— EXERCISE —
In the records below, copy the line that contains "J3 pin 2: VS -> GND" and each line after it, word for word, through the last.
ENTRIES SHOWN START
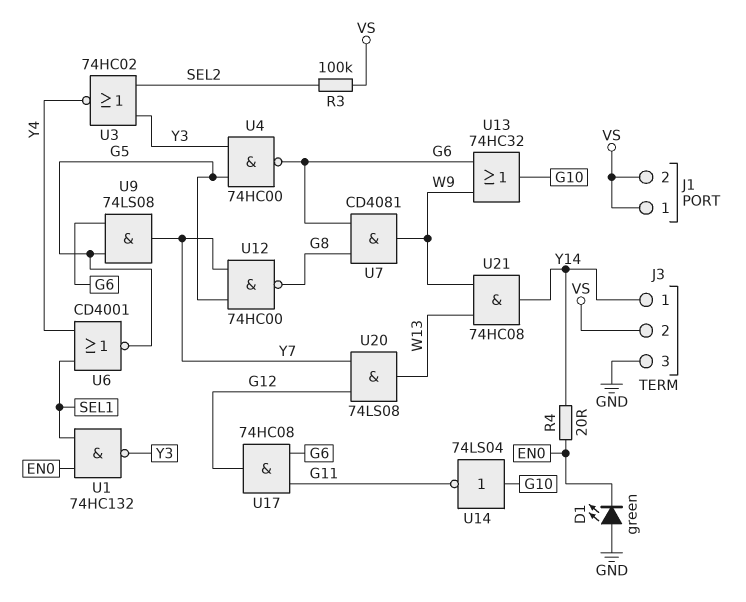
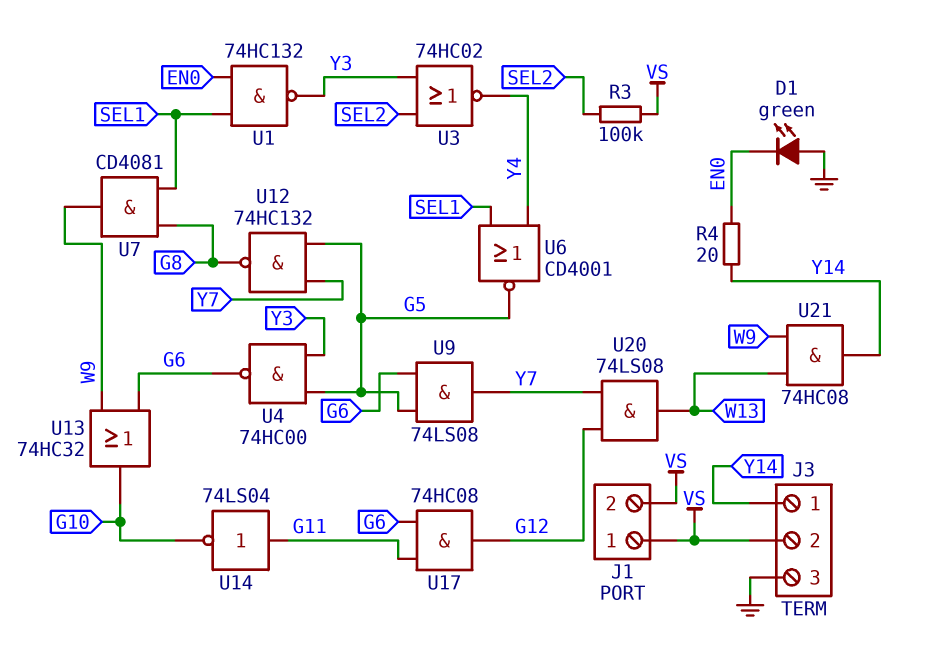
U7: AND CD4081 (in G6, in G8, out W9) -> AND CD4081 (in G8, in SEL1, out W9)
U12: NAND 74HC00 (in G5, in Y7, out G8) -> NAND 74HC132 (in G5, in Y7, out G8)
U14: NOT 74LS04 (in G10, out G11) -> NOT 74LS04 (in G11, out G10)

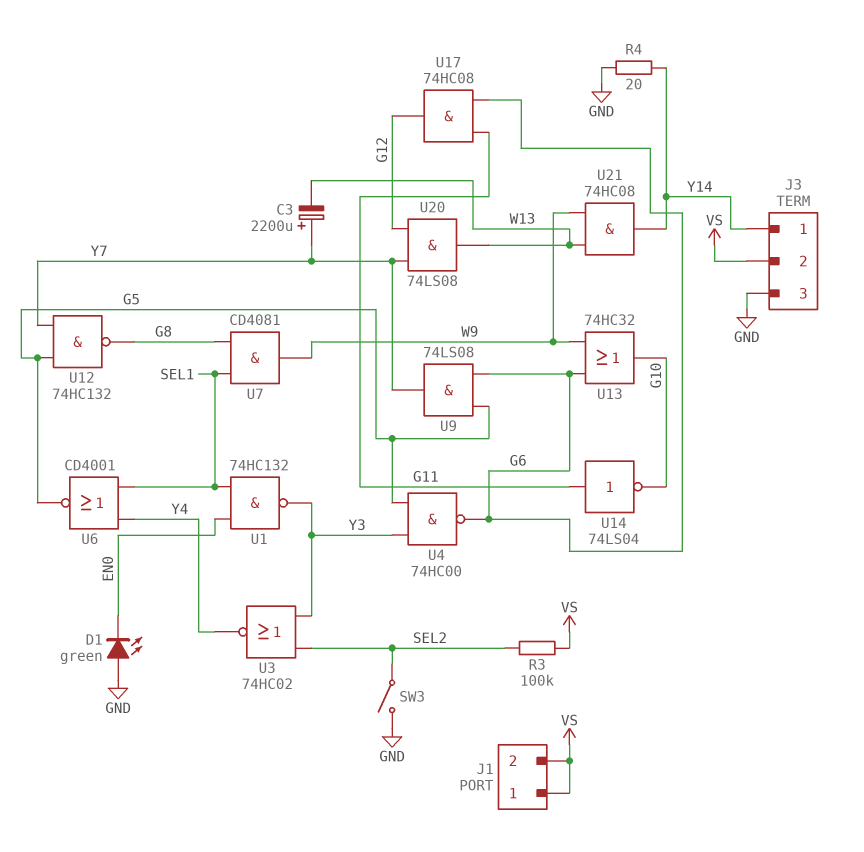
C3: none -> 2200uF (plus Y7, minus W13)
R4: 20 (EN0, Y14) -> 20 (GND, Y14)
SW3: none -> switch (GND, SEL2)

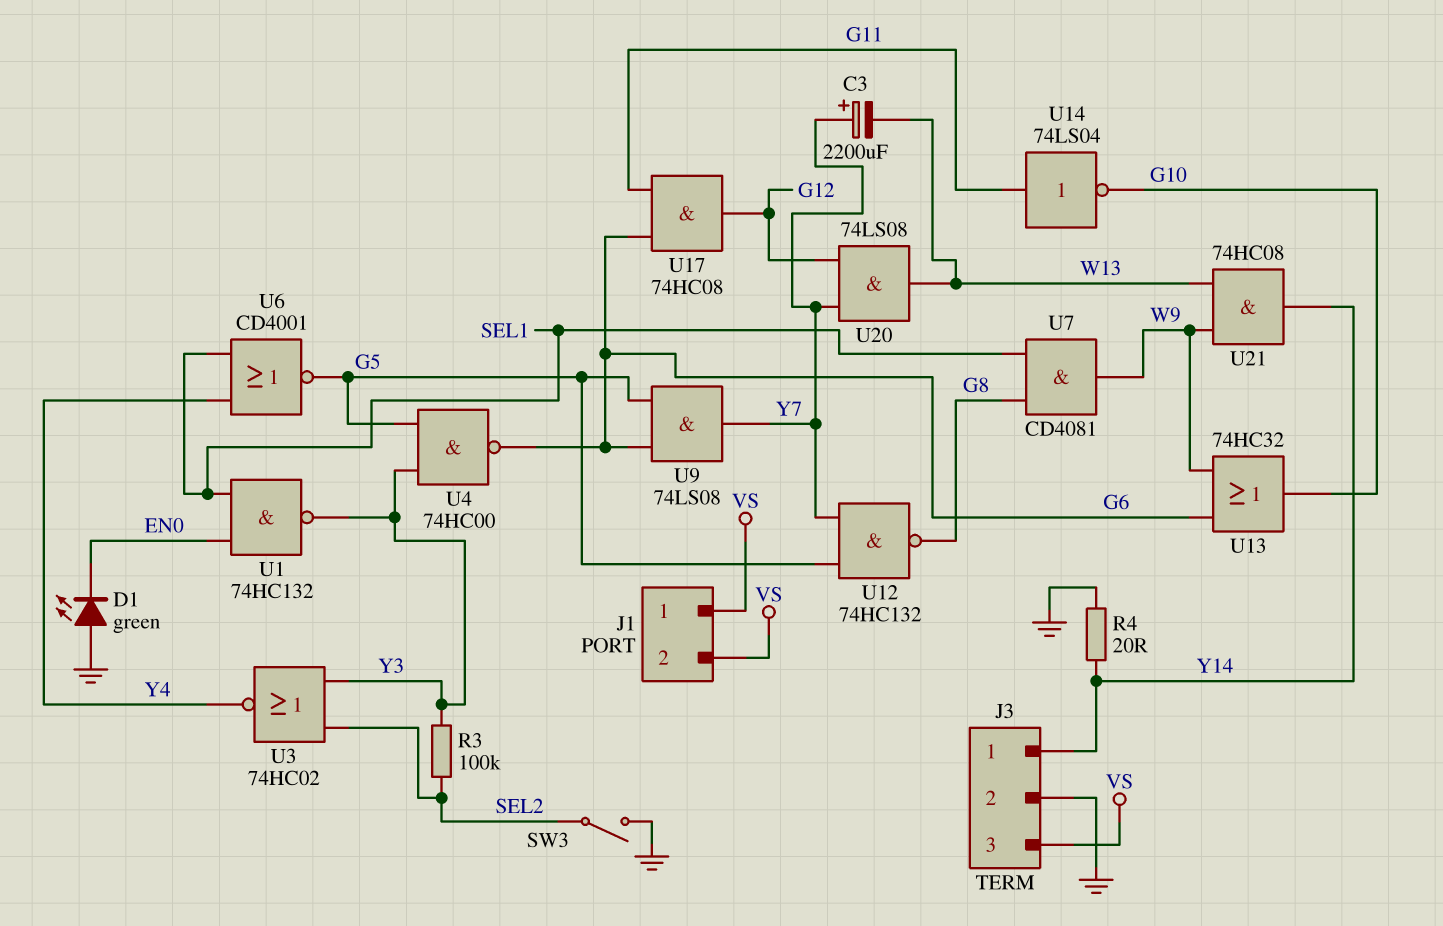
J3 pin 2: VS -> GND
J3 pin 3: GND -> VS
R3: 100k (SEL2, VS) -> 100k (SEL2, Y3)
ENTRIES SHOWN END
— FINISHED TASK —
J3 pin 2: VS -> GND
J3 pin 3: GND -> VS
R3: 100k (SEL2, VS) -> 100k (SEL2, Y3)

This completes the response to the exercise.